┌──

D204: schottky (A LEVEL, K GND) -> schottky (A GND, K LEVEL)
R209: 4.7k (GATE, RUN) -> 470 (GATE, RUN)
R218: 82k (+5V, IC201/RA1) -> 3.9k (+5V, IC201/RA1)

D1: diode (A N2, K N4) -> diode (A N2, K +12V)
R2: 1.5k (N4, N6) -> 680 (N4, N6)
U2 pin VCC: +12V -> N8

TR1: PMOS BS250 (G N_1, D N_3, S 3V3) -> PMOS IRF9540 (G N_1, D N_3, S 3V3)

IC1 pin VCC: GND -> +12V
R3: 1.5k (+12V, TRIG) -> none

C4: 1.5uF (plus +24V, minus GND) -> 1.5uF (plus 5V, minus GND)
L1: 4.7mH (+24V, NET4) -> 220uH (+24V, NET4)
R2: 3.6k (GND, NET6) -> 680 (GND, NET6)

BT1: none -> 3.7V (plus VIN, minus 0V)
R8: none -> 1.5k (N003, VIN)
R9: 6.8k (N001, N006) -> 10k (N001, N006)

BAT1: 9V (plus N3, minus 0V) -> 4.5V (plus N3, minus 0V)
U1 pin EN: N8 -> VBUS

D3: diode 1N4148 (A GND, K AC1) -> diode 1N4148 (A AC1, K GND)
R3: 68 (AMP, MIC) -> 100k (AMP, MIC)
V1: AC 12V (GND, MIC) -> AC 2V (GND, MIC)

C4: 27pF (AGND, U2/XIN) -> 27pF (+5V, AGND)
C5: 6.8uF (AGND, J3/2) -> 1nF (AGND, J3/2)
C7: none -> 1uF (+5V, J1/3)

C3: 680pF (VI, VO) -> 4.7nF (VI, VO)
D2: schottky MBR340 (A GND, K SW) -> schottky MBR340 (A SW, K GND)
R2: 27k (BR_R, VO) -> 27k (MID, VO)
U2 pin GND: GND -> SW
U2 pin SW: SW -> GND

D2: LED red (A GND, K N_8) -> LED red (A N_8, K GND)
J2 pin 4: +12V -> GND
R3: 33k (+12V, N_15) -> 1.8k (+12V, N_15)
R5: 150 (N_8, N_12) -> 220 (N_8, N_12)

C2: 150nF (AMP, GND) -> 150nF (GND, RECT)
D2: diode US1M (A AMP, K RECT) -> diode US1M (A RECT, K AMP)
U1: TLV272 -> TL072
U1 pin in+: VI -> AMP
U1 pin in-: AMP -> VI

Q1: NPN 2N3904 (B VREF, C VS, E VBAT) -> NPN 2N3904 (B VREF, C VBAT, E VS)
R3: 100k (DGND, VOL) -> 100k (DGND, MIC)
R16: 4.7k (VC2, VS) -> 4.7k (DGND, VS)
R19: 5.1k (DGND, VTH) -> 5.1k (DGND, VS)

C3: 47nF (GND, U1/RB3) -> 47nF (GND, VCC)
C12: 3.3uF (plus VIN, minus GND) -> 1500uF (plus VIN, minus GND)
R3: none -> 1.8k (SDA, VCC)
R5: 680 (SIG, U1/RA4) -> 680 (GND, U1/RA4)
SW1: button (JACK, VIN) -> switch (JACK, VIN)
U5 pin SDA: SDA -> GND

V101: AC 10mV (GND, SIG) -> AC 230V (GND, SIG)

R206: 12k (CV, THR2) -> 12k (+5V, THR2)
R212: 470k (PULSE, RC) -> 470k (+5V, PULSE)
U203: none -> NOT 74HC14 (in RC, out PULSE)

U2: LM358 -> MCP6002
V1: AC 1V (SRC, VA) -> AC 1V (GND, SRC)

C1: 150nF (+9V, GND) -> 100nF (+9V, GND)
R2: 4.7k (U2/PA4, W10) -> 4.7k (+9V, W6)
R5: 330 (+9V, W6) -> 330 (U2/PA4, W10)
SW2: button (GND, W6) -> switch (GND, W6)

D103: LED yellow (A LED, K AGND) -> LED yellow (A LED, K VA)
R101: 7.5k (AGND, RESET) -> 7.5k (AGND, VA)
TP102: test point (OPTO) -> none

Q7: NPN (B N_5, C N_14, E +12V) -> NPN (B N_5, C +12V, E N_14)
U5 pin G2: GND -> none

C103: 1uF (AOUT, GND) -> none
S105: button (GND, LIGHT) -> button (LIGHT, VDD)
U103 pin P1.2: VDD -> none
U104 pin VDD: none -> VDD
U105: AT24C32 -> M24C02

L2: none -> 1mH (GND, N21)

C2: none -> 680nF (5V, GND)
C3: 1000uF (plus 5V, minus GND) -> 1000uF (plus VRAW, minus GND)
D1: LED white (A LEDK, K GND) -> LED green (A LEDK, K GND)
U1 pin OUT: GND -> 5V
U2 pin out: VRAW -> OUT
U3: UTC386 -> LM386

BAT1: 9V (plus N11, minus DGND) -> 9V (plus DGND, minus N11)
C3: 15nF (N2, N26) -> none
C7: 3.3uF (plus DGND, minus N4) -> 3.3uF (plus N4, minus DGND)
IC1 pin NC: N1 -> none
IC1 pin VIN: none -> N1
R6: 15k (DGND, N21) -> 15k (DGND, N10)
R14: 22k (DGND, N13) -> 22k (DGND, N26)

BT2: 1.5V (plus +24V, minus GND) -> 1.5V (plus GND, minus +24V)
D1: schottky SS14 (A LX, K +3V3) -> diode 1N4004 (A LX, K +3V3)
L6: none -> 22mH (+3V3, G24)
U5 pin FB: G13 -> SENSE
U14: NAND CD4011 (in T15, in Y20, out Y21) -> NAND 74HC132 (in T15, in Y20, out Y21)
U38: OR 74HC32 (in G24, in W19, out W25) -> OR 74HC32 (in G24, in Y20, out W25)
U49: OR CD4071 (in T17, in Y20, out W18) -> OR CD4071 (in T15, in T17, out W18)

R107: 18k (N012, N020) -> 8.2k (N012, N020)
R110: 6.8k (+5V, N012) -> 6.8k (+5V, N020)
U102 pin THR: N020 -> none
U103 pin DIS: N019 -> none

└──

● Activity
A count is needed of the lines in this data that contain "AGND"; give the number and no other text.

● Task output
4